_Data to examine_.
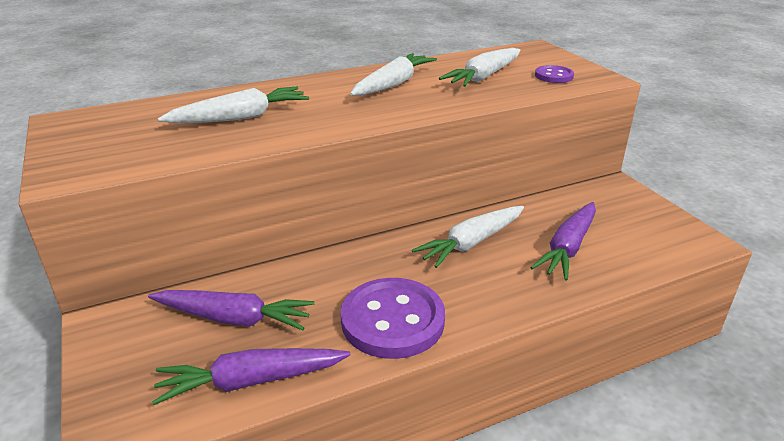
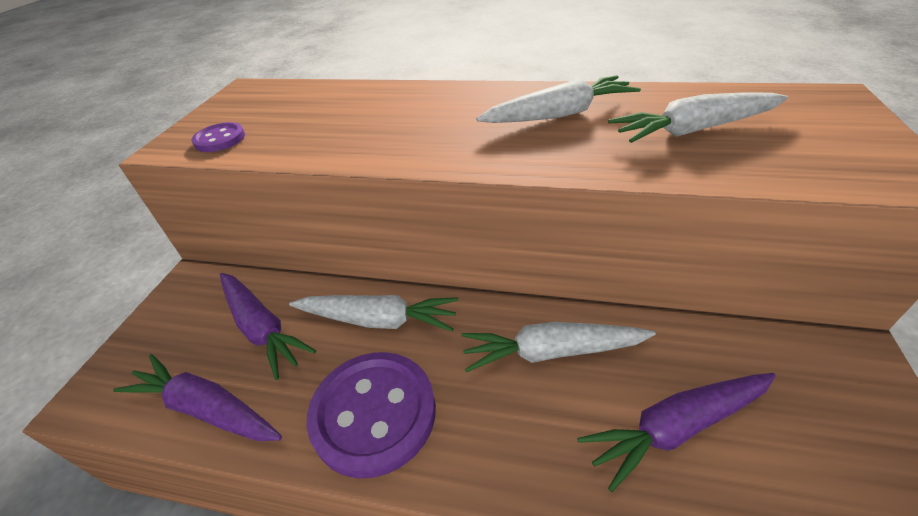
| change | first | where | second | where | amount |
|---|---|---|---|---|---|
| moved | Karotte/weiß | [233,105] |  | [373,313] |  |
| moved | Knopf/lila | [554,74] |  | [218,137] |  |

* * *

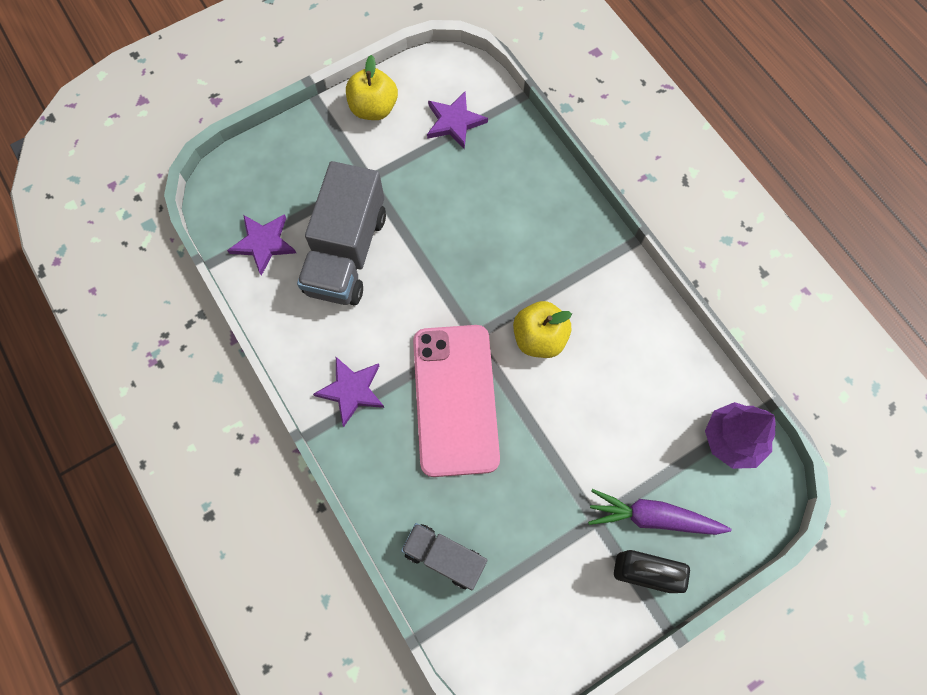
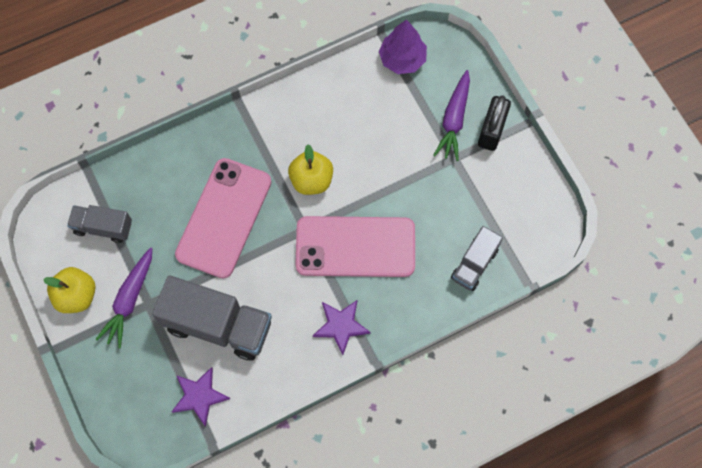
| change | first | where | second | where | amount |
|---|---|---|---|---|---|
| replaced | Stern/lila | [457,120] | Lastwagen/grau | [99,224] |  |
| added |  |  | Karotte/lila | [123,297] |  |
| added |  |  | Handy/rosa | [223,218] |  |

_To do_. Take exactly the lines from the one containing "replaced | Stern/lila" through the one containing "Handy/rosa | [223,218]" in the data above, and output them with nothing added.

_Written reply_.
| replaced | Stern/lila | [457,120] | Lastwagen/grau | [99,224] |  |
| added |  |  | Karotte/lila | [123,297] |  |
| added |  |  | Handy/rosa | [223,218] |  |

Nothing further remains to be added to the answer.